#### [Task instructions]
Search the records for lines with the word "none" and copy each match.

Items from a data source
--- START ---

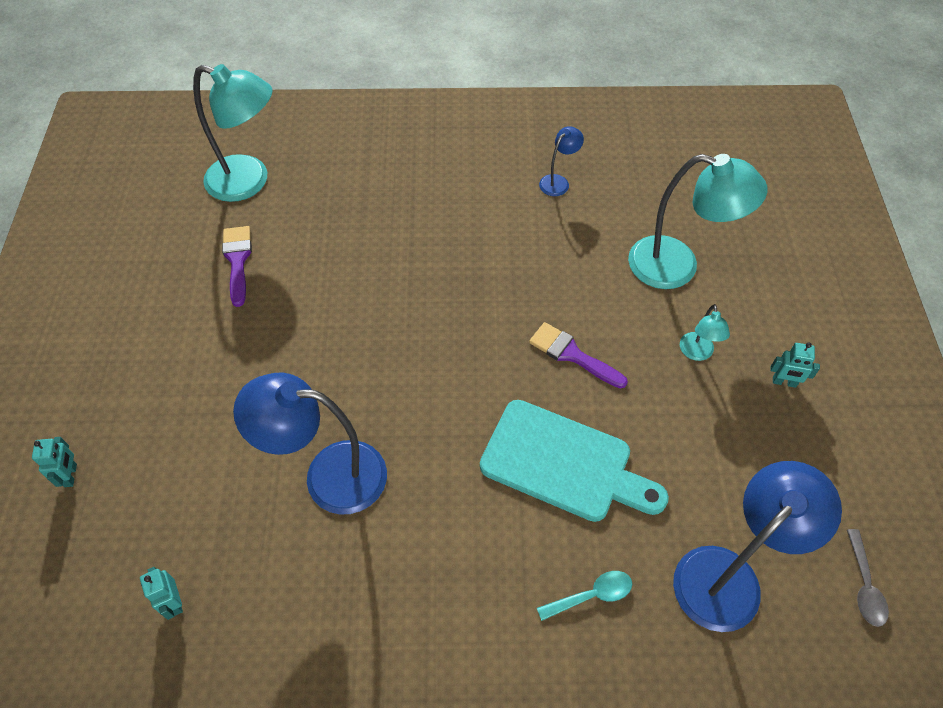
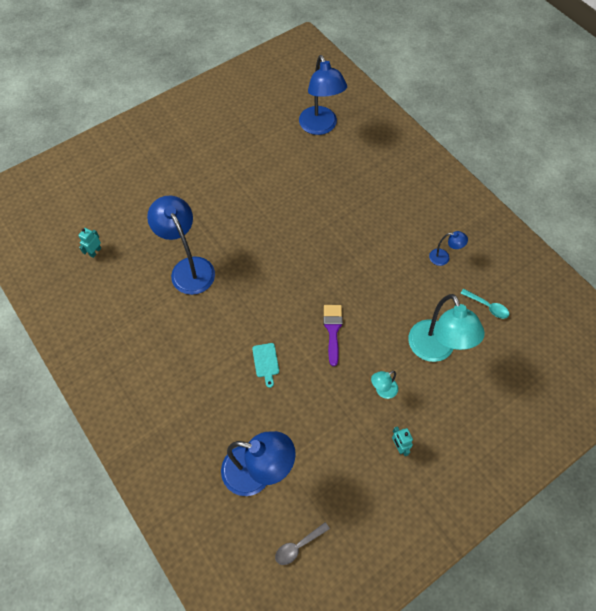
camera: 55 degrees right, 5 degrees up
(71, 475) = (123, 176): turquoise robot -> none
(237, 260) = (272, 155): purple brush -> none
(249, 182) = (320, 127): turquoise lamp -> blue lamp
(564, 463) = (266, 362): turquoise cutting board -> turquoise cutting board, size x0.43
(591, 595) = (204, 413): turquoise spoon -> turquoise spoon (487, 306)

--- END ---

#### [Task result]
(71, 475) = (123, 176): turquoise robot -> none
(237, 260) = (272, 155): purple brush -> none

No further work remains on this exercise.